— START Dataset extract —
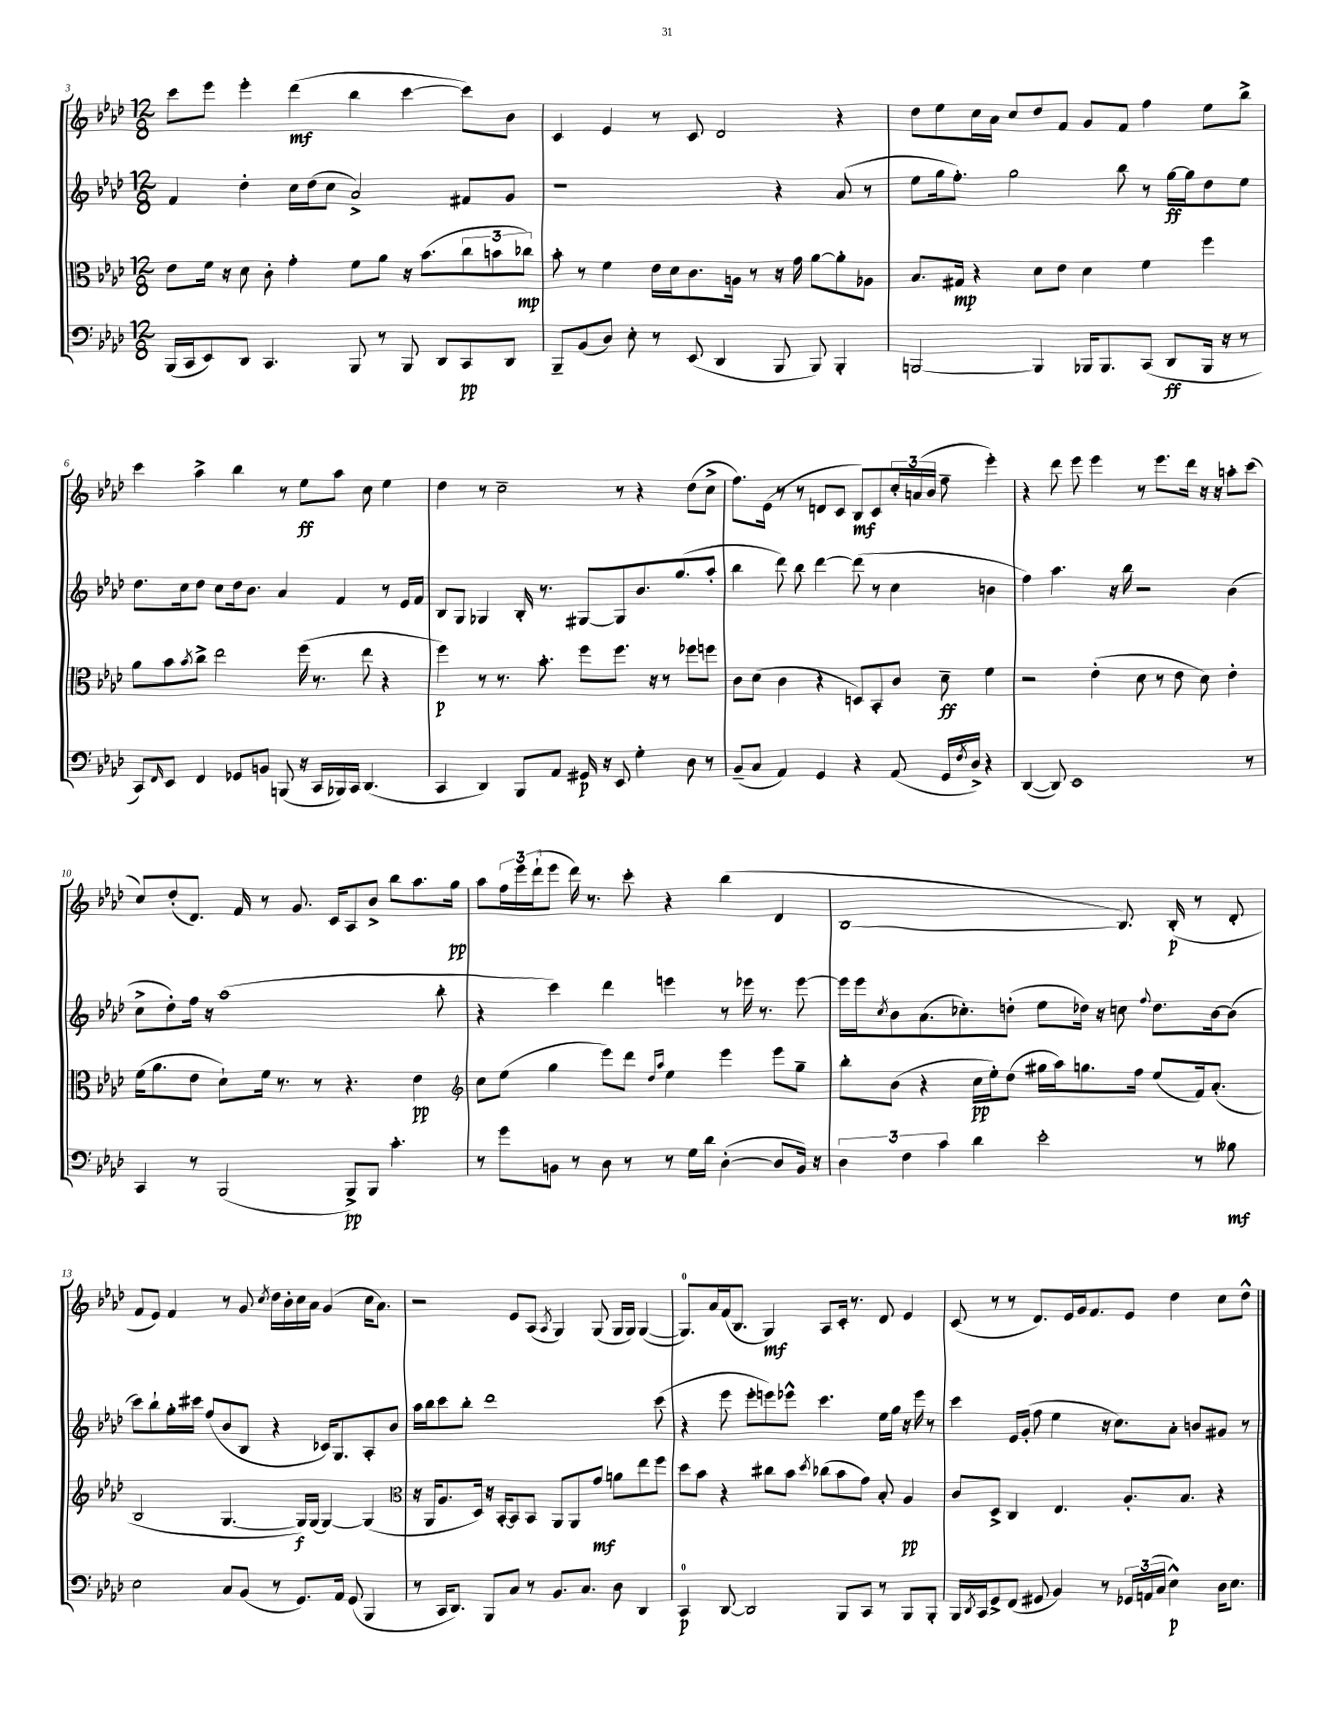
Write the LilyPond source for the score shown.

<<
\new StaffGroup <<
\new Staff = "s0" {
    \clef treble \key aes \major \numericTimeSignature \time 12/8
    c'''8 ees'''8 ees'''4-. des'''4\mf( bes''4 c'''4~ c'''8) bes'8 |
    c'4 ees'4 r8 c'8 des'2 r4 |
    des''8 ees''8 c''16 aes'16 c''8 des''8 f'8 g'8 f'8 f''4 ees''8 bes''8-> |
    c'''4 aes''4-> bes''4 r8 ees''8\ff aes''8 c''8 ees''4 |
    des''4 r8 c''2-- r8 r4 des''8( c''8-> |
    f''8.) ees'16( r8 r8 d'8 c'8 bes8\mf) c'8 \tuplet 3/2 { c''16-. a'16( bes'16 } f''8-- ees'''4-.) |
    r4 des'''8 ees'''8 ees'''4 r8 ees'''8. des'''16 r16 r16 a''8-. c'''8( |
    c''8) des''8-.( des'8.) f'16 r8 g'8. c'16 aes8 bes'8-> bes''8 aes''8. g''16\pp |
    aes''8 \tuplet 3/2 { f''16 ees'''16 des'''16-!( } ees'''8 des'''16) r8. c'''8-. r4 bes''4( des'4 |
    bes1~ bes8.) bes16-.\p( r8 des'8-. |
    f'8 ees'8) f'4 r8 g'8 \acciaccatura { c''8 } des''16 bes'16-. c''16 aes'16 g'4( c''16 aes'8.) |
    r2 ees'8 aes8( \acciaccatura { aes8 } g4) g8( g16 g16) g4~( |
    g8.-0) aes'16 f'16( bes8. g4\mf) aes8 c'16-. r8. des'8 ees'4 |
    c'8( r8 r8 des'8.) ees'16 g'16 f'8. ees'8 des''4 c''8 des''8-^ \bar "|." |
}
\new Staff = "s1" {
    \clef treble \key aes \major \numericTimeSignature \time 12/8
    f'4 des''4-. c''16 des''16( c''8 aes'2->) fis'8 g'8 |
    r1 r4 aes'8( r8 |
    ees''8 g''16 f''8.-.) g''2 bes''8 r8 g''16~\ff g''16 des''8 ees''8 |
    des''8. c''16 des''8 c''8 des''16 bes'8. aes'4 f'4 r8 ees'16 f'16 |
    bes8 g8 ges4 bes16-. r8. gis8~ gis8 bes'8. g''8.( aes''8-. |
    bes''4 des'''8) bes''8 des'''4~ des'''8( r8 c''4 b'4 |
    f''4) aes''4. r16 bes''16 r2 bes'4( |
    c''8-> des''8-.) f''16 r16 aes''1( bes''8-. |
    r4 c'''4) des'''4 e'''4 r8 ees'''16 r8. ees'''8~ |
    ees'''16 ees'''16 \acciaccatura { c''8 } bes'8 aes'8.( ces''8.-.) d''8-.( ees''8 des''16) r16 c''8 \appoggiatura { f''8 } des''8. bes'16~ bes'8( |
    c'''8) bes''8-! g''16-. cis'''16 f''8( bes'8 bes8 r4 ces'16) g8. aes8-. bes'8 |
    aes''16 bes''16 c'''8 bes''8-. des'''1 c'''8( |
    r4 ees'''8 ees'''8-. e'''8) ees'''8-^ c'''4. ees''16 g''16 r16 ees'''16 r8 |
    c'''4 ees'16 g'16-.( f''8 ees''4 r16 c''8.) aes'8-. b'8 gis'8 r8 \bar "|." |
}
\new Staff = "s2" {
    \clef alto \key aes \major \numericTimeSignature \time 12/8
    ees'8 f'16 r16 des'8 c'8-. g'4-. f'8 aes'8 r16 bes'8.( \tuplet 3/2 { c''8 b'8 ces''8\mp) } |
    bes'8-. r8 f'4 ees'16 des'16 c'8. a16 r8 r16 g'16 aes'8~ aes'8-. aes8 |
    bes8. gis16\mp r4 des'8 ees'8 des'4 f'4 f''4 |
    aes'8 bes'8 \acciaccatura { bes'8 } c''8-> ees''2 f''16( r8. ees''8 r4 |
    f''4\p) r8 r8. bes'8.-. f''8 f''8. r16 r8 fes''8 f''8 |
    c'8 des'8( c'4 r4 d8) bes,8-. c'8 des'8--\ff f'4 |
    r2 ees'4-.( des'8 r8 ees'8 des'8) ees'4-. |
    f'16( aes'8. ees'8 des'8-!) f'16 r8. r8 r4. ees'4\pp |
    \clef treble c''8 ees''8( g''4 ees'''8) des'''8 \grace { des''16 aes''16 } ees''4 ees'''4 ees'''8 g''8-- |
    bes''8-. bes'8( r4 c''16\pp ees''16-.) des''8( gis''16 aes''16) g''8. f''16 ees''8( f'16) aes'8.-.( |
    bes2 g4.~ g16\f) g16( g4~) g4( |
    \clef alto r16 aes,16 aes8. des16) r16 bes,16~-. bes,8 bes,8 aes,8 aes,8 g'8\mf a'8 ees''8 f''8 |
    des''8 bes'8 r4 cis''8 bes'8 \acciaccatura { des''8 } ces''8( bes'8 g'8) bes8-. aes4\pp |
    c'8 des8-> c4 ees4. aes8.-. bes8. r4 \bar "|." |
}
\new Staff = "s3" {
    \clef bass \key aes \major \numericTimeSignature \time 12/8
    bes,,16( c,16 ees,8) des,8 c,4. bes,,8 r8 bes,,8 des,8 c,8\pp des,8 |
    bes,,8-- bes,8( des8) ees8-. r8 ees,8( des,4 bes,,8 bes,,8) bes,,4-. |
    b,,2~ b,,4 bes,,16 bes,,8. c,8( des,8\ff bes,,16 r16 r8 |
    c,8) \grace { f,16 } ees,8 f,4 ges,8 b,8 b,,8( r16 c,16 bes,,16) c,16 des,4.( |
    c,4 des,4) bes,,8 aes,8 gis,16\p r16 ees,8 g4-. des8 r8 |
    bes,8--( c8 aes,4) g,4 r4 aes,8( g,16 \acciaccatura { f8 } des16->) r4 |
    des,4~( des,8) ees,1 r8 |
    c,4 r8 bes,,2( bes,,8->\pp) bes,,8 c'4.-. |
    r8 g'8 b,8 r8 des8 r8 r8 g16 des'16 des4~-.( des8 b,16) r16 |
    \tuplet 3/2 { des4 f4 c'4 } des'4 ees'2-. r8 beses8\mf |
    ees2 c8 bes,8( r8 g,8.) aes,16 g,8( bes,,4 |
    r8 c,16 des,8.) bes,,8 c8 r8 bes,8. c8. des8 des,4 |
    c,4-0\p des,8~ des,2 bes,,8 c,8 r8 bes,,8 bes,,8-. |
    bes,,16 \acciaccatura { des,8 } c,16 g,8-> f,8( gis,8 bes,4) r8 \tuplet 3/2 { ges,16 a,16( c16 } ees4-^\p) des16 ees8. \bar "|." |
}
>>
>>
\layout { \context { \Score currentBarNumber = #3 } }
— END Dataset extract —
Count the lines of the data above that contain the string "major", treating uppercase and lowercase as different. Give only the number.

4